§ What is needed
Exact copies of all the entries are required.

Material for this exercise Block Start

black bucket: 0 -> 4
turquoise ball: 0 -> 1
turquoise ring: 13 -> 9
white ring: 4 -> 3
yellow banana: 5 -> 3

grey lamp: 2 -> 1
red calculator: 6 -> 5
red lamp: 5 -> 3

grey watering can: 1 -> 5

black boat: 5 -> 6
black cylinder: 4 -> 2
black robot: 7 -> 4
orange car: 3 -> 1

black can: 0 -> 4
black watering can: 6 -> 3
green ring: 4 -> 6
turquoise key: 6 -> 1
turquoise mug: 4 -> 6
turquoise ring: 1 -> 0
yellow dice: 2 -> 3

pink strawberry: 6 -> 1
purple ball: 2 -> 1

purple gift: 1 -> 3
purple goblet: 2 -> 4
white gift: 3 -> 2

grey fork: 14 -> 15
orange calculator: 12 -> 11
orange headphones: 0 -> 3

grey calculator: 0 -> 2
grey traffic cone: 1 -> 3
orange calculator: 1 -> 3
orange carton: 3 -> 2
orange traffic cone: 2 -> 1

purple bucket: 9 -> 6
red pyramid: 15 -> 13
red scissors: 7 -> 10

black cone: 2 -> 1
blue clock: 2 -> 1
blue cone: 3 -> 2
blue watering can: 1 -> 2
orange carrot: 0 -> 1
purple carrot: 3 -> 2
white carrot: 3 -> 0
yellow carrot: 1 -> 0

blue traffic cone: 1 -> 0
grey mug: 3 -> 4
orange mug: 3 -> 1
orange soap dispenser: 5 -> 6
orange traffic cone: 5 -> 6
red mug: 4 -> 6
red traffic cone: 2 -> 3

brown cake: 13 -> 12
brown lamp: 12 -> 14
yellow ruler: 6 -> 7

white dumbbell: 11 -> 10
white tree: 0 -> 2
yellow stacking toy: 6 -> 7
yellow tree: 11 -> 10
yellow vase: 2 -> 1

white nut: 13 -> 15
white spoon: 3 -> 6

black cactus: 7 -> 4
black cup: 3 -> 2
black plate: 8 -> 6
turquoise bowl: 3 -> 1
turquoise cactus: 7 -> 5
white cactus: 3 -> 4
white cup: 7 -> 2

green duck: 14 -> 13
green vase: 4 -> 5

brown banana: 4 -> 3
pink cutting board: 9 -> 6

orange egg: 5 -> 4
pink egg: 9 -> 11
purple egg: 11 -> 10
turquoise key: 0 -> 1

Material for this exercise Block End

§ Finished exercise
black bucket: 0 -> 4
turquoise ball: 0 -> 1
turquoise ring: 13 -> 9
white ring: 4 -> 3
yellow banana: 5 -> 3

grey lamp: 2 -> 1
red calculator: 6 -> 5
red lamp: 5 -> 3

grey watering can: 1 -> 5

black boat: 5 -> 6
black cylinder: 4 -> 2
black robot: 7 -> 4
orange car: 3 -> 1

black can: 0 -> 4
black watering can: 6 -> 3
green ring: 4 -> 6
turquoise key: 6 -> 1
turquoise mug: 4 -> 6
turquoise ring: 1 -> 0
yellow dice: 2 -> 3

pink strawberry: 6 -> 1
purple ball: 2 -> 1

purple gift: 1 -> 3
purple goblet: 2 -> 4
white gift: 3 -> 2

grey fork: 14 -> 15
orange calculator: 12 -> 11
orange headphones: 0 -> 3

grey calculator: 0 -> 2
grey traffic cone: 1 -> 3
orange calculator: 1 -> 3
orange carton: 3 -> 2
orange traffic cone: 2 -> 1

purple bucket: 9 -> 6
red pyramid: 15 -> 13
red scissors: 7 -> 10

black cone: 2 -> 1
blue clock: 2 -> 1
blue cone: 3 -> 2
blue watering can: 1 -> 2
orange carrot: 0 -> 1
purple carrot: 3 -> 2
white carrot: 3 -> 0
yellow carrot: 1 -> 0

blue traffic cone: 1 -> 0
grey mug: 3 -> 4
orange mug: 3 -> 1
orange soap dispenser: 5 -> 6
orange traffic cone: 5 -> 6
red mug: 4 -> 6
red traffic cone: 2 -> 3

brown cake: 13 -> 12
brown lamp: 12 -> 14
yellow ruler: 6 -> 7

white dumbbell: 11 -> 10
white tree: 0 -> 2
yellow stacking toy: 6 -> 7
yellow tree: 11 -> 10
yellow vase: 2 -> 1

white nut: 13 -> 15
white spoon: 3 -> 6

black cactus: 7 -> 4
black cup: 3 -> 2
black plate: 8 -> 6
turquoise bowl: 3 -> 1
turquoise cactus: 7 -> 5
white cactus: 3 -> 4
white cup: 7 -> 2

green duck: 14 -> 13
green vase: 4 -> 5

brown banana: 4 -> 3
pink cutting board: 9 -> 6

orange egg: 5 -> 4
pink egg: 9 -> 11
purple egg: 11 -> 10
turquoise key: 0 -> 1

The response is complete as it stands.